[Before-and-after change records]
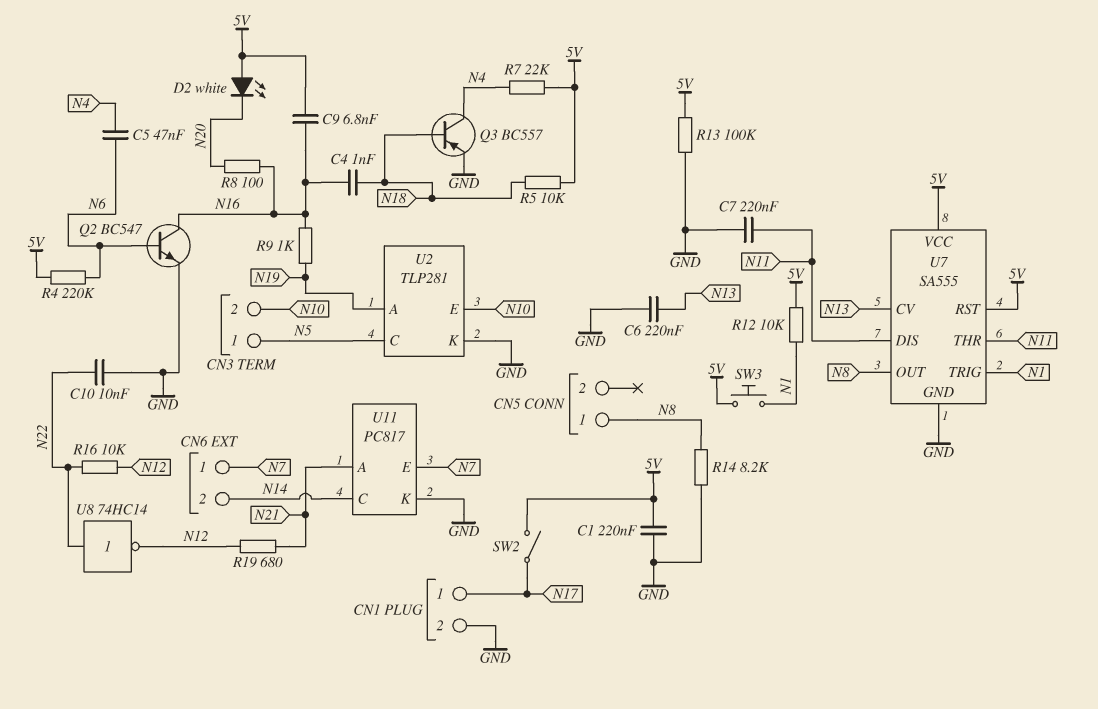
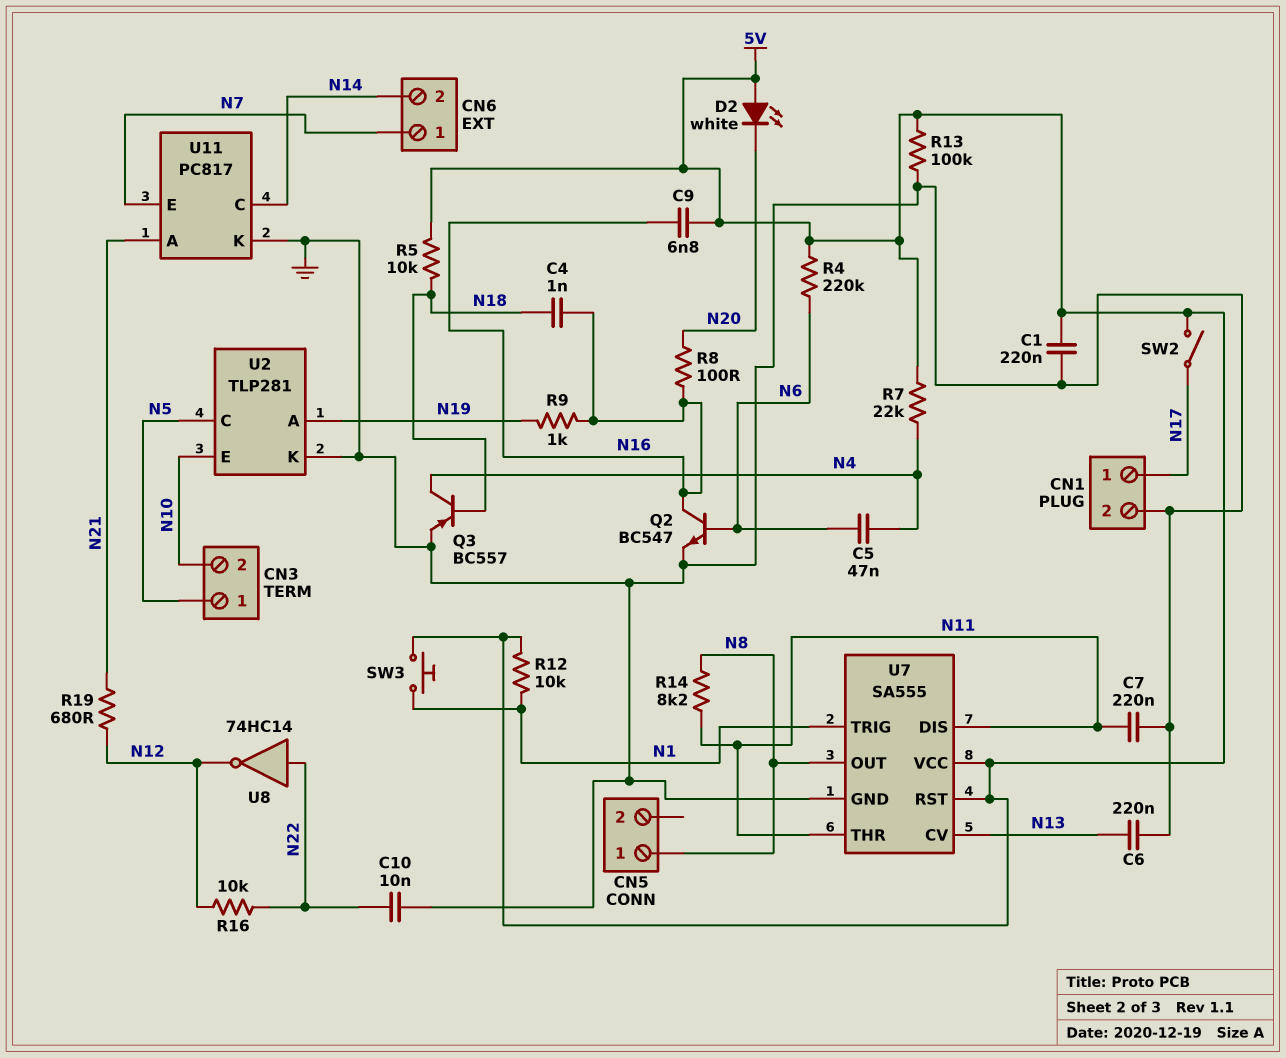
R14: 8.2k (GND, N8) -> 8.2k (N8, N11)

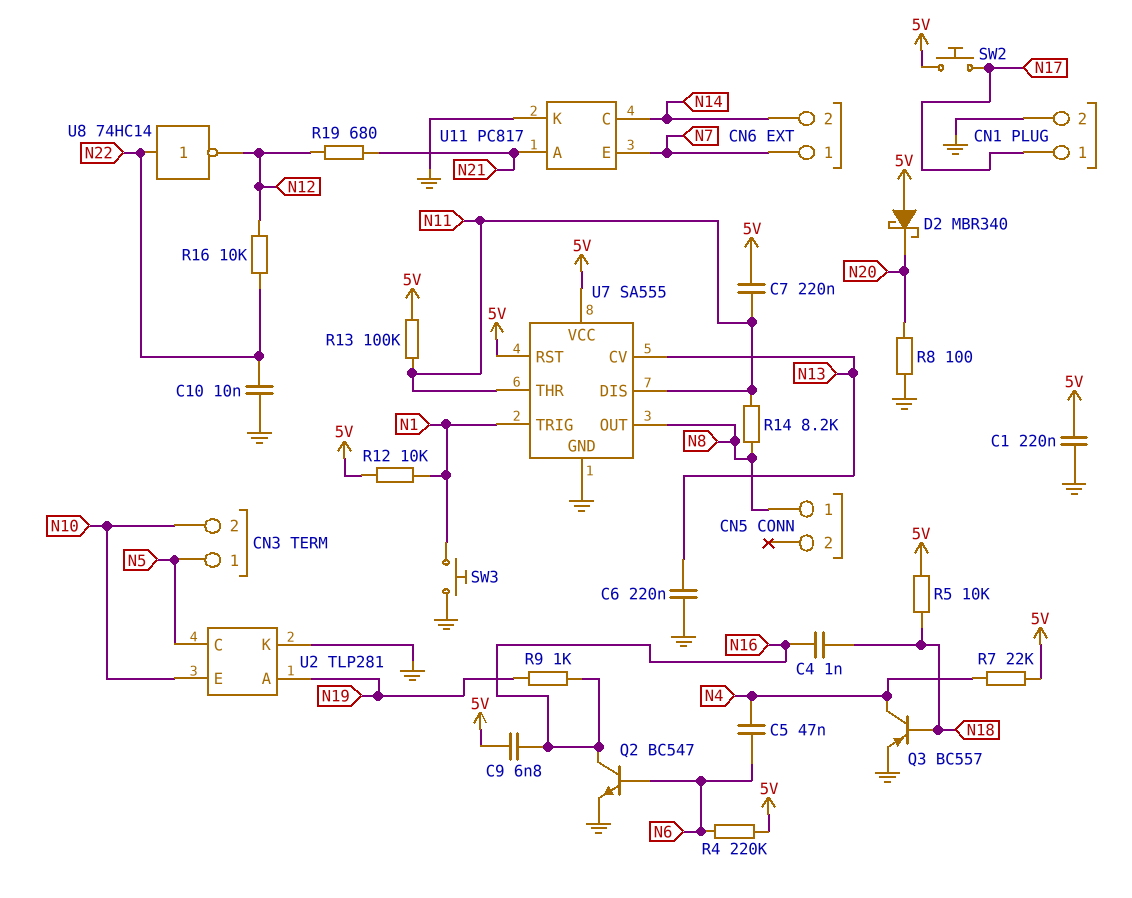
C7: 220nF (GND, N11) -> 220nF (5V, N11)
D2: LED white (A 5V, K N20) -> schottky MBR340 (A 5V, K N20)
R8: 100 (N16, N20) -> 100 (GND, N20)
R13: 100k (5V, GND) -> 100k (5V, N11)
SW2: switch (5V, N17) -> button (5V, N17)
SW3: button (5V, N1) -> button (GND, N1)

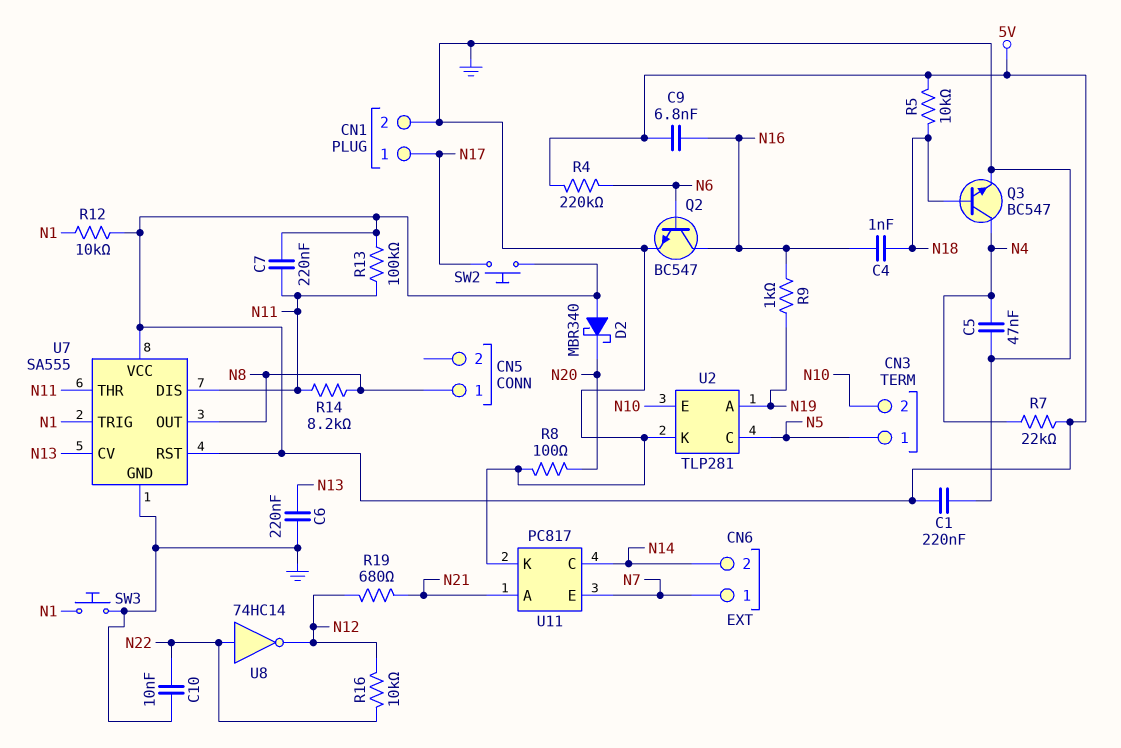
C5: 47nF (N4, N6) -> 47nF (GND, N4)
Q3: PNP BC557 (B N18, C N4, E GND) -> NPN BC547 (B N18, C N4, E GND)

Task goal – Filter the entries above down to the lines containing the word "button".

Reply –
SW2: switch (5V, N17) -> button (5V, N17)
SW3: button (5V, N1) -> button (GND, N1)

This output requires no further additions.